▸ **Exercise goal**
Reproduce all the data exactly, without pictures.

▸ **Stored data**
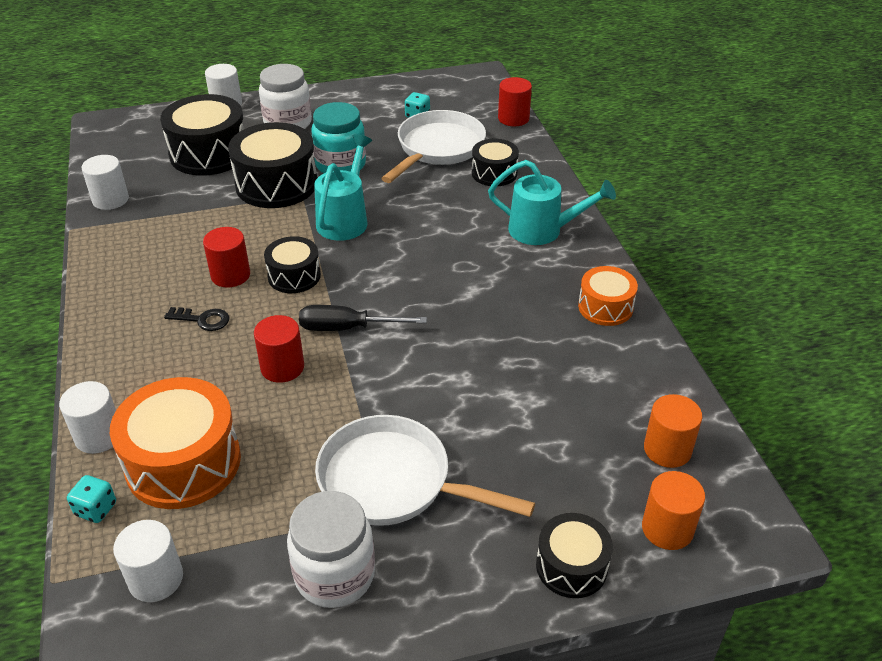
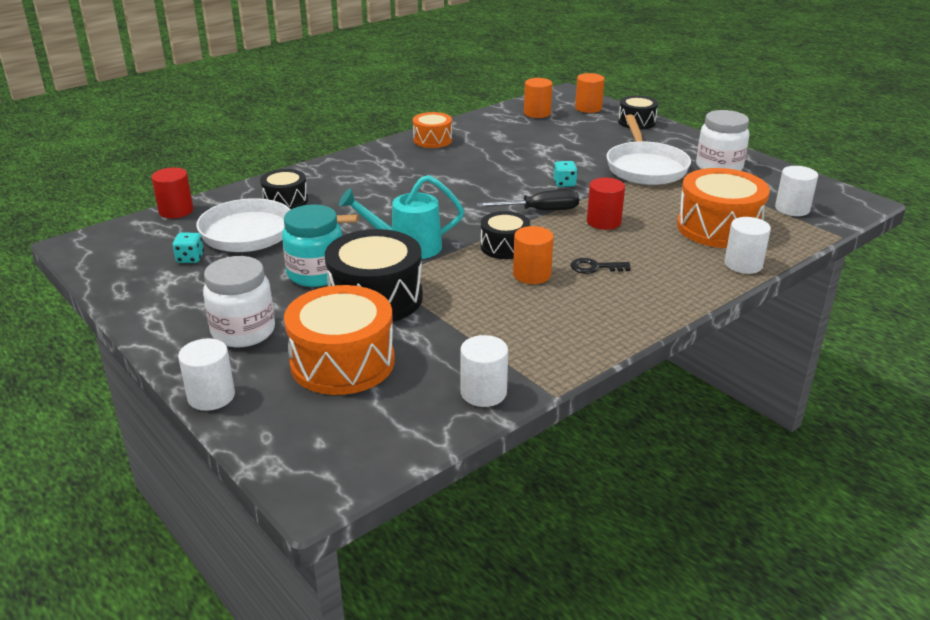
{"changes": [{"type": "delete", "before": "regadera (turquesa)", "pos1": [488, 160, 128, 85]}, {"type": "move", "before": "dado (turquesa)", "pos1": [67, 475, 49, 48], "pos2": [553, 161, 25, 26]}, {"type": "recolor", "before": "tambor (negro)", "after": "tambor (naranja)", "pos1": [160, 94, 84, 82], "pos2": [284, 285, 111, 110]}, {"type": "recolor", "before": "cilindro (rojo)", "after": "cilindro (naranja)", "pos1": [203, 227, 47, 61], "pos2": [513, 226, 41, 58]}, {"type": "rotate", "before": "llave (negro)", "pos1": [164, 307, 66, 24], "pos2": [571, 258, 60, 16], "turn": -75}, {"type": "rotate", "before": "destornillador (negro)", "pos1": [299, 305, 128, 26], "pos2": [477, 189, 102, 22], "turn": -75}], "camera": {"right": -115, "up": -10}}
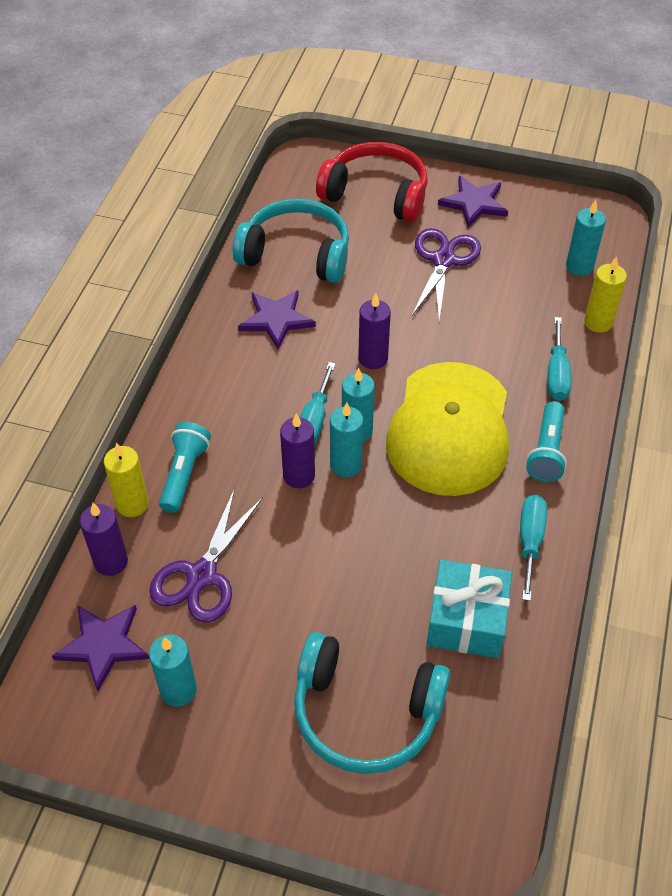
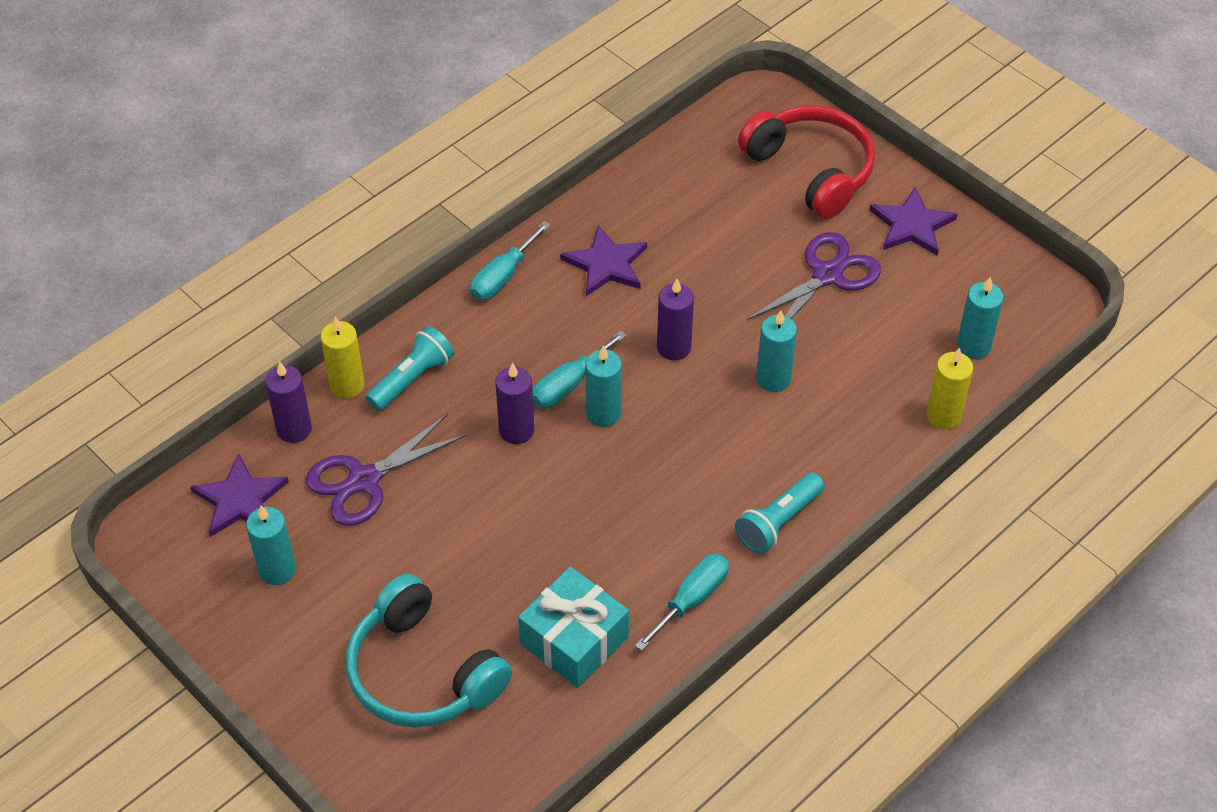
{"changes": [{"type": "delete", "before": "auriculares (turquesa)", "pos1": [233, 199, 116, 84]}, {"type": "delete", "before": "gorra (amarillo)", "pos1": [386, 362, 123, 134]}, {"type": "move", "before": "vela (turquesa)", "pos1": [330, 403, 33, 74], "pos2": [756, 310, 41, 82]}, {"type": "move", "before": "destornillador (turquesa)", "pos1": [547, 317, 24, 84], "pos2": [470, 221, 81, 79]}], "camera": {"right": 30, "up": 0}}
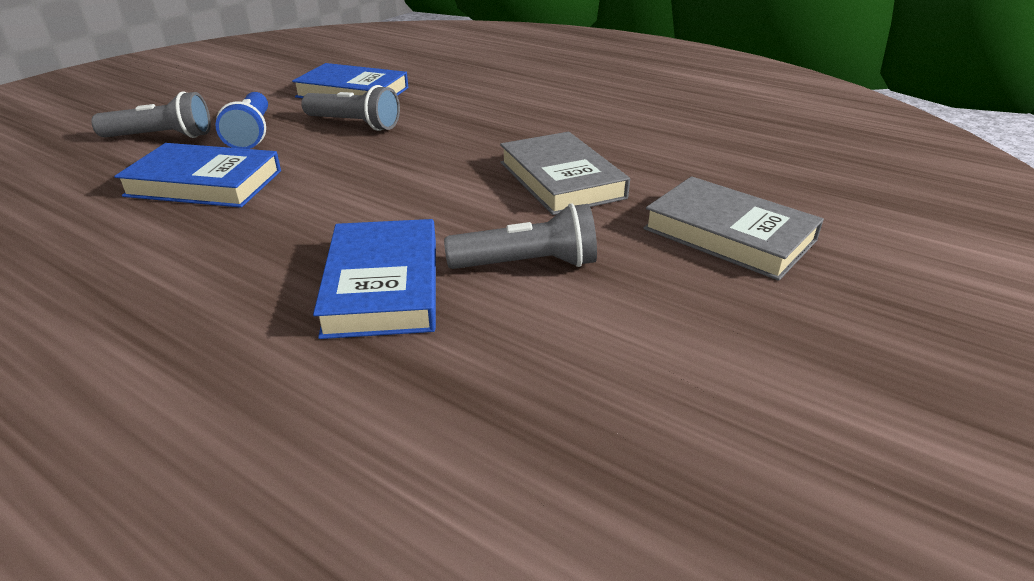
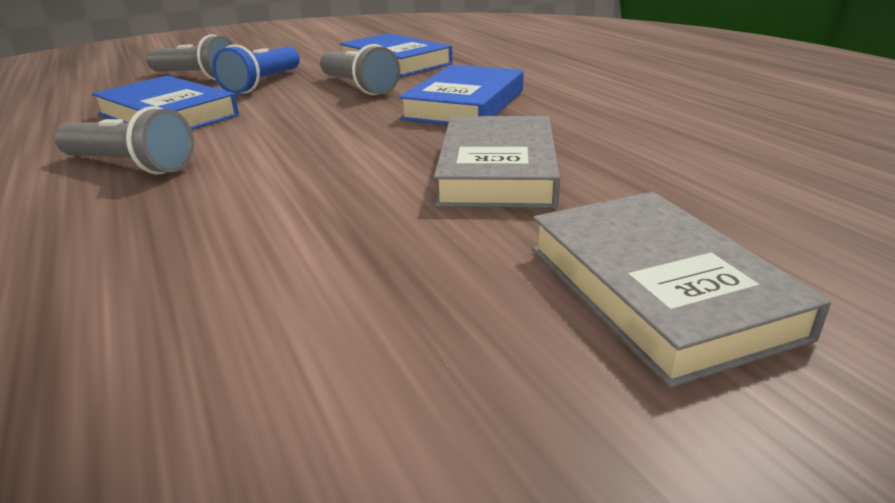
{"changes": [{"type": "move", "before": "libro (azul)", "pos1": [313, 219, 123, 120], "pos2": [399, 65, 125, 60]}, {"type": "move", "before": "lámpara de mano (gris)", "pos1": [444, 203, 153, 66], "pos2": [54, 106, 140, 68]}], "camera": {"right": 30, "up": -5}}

▸ **Written response**
{"changes": [{"type": "delete", "before": "regadera (turquesa)", "pos1": [488, 160, 128, 85]}, {"type": "move", "before": "dado (turquesa)", "pos1": [67, 475, 49, 48], "pos2": [553, 161, 25, 26]}, {"type": "recolor", "before": "tambor (negro)", "after": "tambor (naranja)", "pos1": [160, 94, 84, 82], "pos2": [284, 285, 111, 110]}, {"type": "recolor", "before": "cilindro (rojo)", "after": "cilindro (naranja)", "pos1": [203, 227, 47, 61], "pos2": [513, 226, 41, 58]}, {"type": "rotate", "before": "llave (negro)", "pos1": [164, 307, 66, 24], "pos2": [571, 258, 60, 16], "turn": -75}, {"type": "rotate", "before": "destornillador (negro)", "pos1": [299, 305, 128, 26], "pos2": [477, 189, 102, 22], "turn": -75}], "camera": {"right": -115, "up": -10}}
{"changes": [{"type": "delete", "before": "auriculares (turquesa)", "pos1": [233, 199, 116, 84]}, {"type": "delete", "before": "gorra (amarillo)", "pos1": [386, 362, 123, 134]}, {"type": "move", "before": "vela (turquesa)", "pos1": [330, 403, 33, 74], "pos2": [756, 310, 41, 82]}, {"type": "move", "before": "destornillador (turquesa)", "pos1": [547, 317, 24, 84], "pos2": [470, 221, 81, 79]}], "camera": {"right": 30, "up": 0}}
{"changes": [{"type": "move", "before": "libro (azul)", "pos1": [313, 219, 123, 120], "pos2": [399, 65, 125, 60]}, {"type": "move", "before": "lámpara de mano (gris)", "pos1": [444, 203, 153, 66], "pos2": [54, 106, 140, 68]}], "camera": {"right": 30, "up": -5}}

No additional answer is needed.